[Start of section]

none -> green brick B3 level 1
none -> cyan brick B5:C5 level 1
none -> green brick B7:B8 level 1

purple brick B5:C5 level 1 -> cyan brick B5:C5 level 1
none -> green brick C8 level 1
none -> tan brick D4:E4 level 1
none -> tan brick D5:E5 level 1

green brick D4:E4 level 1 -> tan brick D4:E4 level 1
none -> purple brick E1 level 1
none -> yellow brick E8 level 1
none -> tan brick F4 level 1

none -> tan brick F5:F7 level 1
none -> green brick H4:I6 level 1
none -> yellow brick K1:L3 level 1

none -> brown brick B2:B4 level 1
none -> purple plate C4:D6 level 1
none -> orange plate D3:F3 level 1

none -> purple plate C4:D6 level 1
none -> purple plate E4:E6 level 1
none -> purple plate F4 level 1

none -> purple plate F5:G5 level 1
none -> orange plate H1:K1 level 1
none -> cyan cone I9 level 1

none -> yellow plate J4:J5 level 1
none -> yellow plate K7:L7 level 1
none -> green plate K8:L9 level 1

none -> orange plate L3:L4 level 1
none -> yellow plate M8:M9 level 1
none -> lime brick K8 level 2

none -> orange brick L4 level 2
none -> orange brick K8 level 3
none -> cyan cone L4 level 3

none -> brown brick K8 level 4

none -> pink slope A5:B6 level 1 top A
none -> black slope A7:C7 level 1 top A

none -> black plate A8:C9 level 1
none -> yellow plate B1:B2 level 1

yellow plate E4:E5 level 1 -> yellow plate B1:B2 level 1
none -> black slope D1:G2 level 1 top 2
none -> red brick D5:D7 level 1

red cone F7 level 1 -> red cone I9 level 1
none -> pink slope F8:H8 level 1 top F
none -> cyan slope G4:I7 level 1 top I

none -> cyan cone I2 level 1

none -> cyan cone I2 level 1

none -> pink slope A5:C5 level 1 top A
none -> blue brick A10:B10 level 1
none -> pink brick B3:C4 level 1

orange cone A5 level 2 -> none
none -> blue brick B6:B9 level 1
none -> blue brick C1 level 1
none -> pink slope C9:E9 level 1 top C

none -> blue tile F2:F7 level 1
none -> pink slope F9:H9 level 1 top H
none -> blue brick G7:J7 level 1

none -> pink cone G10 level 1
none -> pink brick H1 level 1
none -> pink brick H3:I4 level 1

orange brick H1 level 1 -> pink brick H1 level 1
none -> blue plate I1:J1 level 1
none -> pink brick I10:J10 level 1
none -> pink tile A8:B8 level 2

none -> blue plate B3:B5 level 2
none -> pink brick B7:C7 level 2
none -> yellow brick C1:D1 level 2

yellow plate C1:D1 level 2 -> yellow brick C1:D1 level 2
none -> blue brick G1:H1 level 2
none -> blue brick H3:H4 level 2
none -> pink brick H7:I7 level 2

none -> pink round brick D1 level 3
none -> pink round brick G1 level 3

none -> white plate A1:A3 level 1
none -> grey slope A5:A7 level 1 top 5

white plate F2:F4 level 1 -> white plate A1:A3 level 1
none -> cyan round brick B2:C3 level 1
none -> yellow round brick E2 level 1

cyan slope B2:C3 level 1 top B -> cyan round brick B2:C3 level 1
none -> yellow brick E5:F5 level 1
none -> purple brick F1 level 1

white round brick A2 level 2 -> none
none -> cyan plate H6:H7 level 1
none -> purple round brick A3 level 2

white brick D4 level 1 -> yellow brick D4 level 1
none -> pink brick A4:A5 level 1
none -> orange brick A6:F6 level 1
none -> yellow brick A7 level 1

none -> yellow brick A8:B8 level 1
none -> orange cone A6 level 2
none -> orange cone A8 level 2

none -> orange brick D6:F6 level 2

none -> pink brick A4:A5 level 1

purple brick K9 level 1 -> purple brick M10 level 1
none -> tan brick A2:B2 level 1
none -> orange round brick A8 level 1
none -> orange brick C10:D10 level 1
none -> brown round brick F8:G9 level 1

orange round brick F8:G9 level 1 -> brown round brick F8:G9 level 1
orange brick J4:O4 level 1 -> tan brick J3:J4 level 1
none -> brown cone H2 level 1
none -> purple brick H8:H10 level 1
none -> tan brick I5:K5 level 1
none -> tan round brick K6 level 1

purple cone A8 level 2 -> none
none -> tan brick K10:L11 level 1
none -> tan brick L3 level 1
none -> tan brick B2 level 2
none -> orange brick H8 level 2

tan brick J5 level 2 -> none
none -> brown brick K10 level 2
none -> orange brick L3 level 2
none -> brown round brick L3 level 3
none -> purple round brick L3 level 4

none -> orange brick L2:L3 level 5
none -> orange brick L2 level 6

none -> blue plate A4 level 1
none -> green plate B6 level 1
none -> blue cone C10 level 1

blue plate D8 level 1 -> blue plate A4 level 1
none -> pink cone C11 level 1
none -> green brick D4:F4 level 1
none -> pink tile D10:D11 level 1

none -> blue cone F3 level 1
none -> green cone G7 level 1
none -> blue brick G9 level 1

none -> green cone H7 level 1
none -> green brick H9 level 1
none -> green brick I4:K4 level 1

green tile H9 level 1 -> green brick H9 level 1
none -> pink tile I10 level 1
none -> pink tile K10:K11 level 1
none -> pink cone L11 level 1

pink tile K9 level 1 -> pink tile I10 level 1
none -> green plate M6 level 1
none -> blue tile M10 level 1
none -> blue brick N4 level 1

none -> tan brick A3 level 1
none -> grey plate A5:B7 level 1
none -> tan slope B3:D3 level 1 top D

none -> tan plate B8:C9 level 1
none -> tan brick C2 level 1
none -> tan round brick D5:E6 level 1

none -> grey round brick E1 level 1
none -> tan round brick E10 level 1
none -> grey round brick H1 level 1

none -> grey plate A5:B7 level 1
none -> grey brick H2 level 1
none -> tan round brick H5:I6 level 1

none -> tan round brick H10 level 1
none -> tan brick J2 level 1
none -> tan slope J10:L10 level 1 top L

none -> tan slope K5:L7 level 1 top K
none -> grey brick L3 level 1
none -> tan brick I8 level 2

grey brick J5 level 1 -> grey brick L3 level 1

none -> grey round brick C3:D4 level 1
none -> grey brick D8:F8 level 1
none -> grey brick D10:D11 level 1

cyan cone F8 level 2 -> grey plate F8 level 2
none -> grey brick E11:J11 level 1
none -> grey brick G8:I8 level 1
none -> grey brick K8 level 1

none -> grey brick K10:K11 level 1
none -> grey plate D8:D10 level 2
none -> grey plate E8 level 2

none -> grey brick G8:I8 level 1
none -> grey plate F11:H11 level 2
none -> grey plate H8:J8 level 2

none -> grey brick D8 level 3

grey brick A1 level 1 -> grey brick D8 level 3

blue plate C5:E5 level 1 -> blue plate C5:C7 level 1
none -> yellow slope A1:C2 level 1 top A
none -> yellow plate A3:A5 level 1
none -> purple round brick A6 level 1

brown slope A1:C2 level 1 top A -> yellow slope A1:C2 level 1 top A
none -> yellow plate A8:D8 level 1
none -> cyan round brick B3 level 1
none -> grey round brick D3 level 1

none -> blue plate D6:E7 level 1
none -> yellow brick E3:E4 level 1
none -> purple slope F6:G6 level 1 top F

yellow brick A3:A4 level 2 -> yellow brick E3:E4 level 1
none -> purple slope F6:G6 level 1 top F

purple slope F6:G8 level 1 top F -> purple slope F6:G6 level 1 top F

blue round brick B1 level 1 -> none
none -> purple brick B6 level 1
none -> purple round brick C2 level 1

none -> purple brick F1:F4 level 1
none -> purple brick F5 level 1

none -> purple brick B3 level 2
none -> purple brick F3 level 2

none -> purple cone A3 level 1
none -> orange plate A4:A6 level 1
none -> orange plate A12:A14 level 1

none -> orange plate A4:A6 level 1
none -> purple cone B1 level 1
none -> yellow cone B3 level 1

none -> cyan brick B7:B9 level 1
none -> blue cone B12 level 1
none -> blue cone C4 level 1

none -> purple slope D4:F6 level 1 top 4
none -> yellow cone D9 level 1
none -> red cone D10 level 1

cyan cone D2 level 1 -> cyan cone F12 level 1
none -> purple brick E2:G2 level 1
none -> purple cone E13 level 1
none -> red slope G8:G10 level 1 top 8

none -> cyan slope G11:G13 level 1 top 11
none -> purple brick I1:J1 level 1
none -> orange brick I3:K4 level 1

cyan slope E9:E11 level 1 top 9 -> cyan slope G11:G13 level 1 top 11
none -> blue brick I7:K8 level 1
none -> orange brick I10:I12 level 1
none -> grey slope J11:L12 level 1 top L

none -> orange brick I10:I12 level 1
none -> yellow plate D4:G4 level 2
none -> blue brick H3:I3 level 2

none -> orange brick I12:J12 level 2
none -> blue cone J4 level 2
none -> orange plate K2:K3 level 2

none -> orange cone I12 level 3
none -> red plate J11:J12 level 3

[End of section]

- **Exercise**
With the line holding "none -> tan brick B2 level 2" as the first and the line holding "pink tile K9 level 1 -> pink tile I10 level 1" as the last, please transcribe exactly the lines of the material above in that range and nothing else.

- **The answer**
none -> tan brick B2 level 2
none -> orange brick H8 level 2

tan brick J5 level 2 -> none
none -> brown brick K10 level 2
none -> orange brick L3 level 2
none -> brown round brick L3 level 3
none -> purple round brick L3 level 4

none -> orange brick L2:L3 level 5
none -> orange brick L2 level 6

none -> blue plate A4 level 1
none -> green plate B6 level 1
none -> blue cone C10 level 1

blue plate D8 level 1 -> blue plate A4 level 1
none -> pink cone C11 level 1
none -> green brick D4:F4 level 1
none -> pink tile D10:D11 level 1

none -> blue cone F3 level 1
none -> green cone G7 level 1
none -> blue brick G9 level 1

none -> green cone H7 level 1
none -> green brick H9 level 1
none -> green brick I4:K4 level 1

green tile H9 level 1 -> green brick H9 level 1
none -> pink tile I10 level 1
none -> pink tile K10:K11 level 1
none -> pink cone L11 level 1

pink tile K9 level 1 -> pink tile I10 level 1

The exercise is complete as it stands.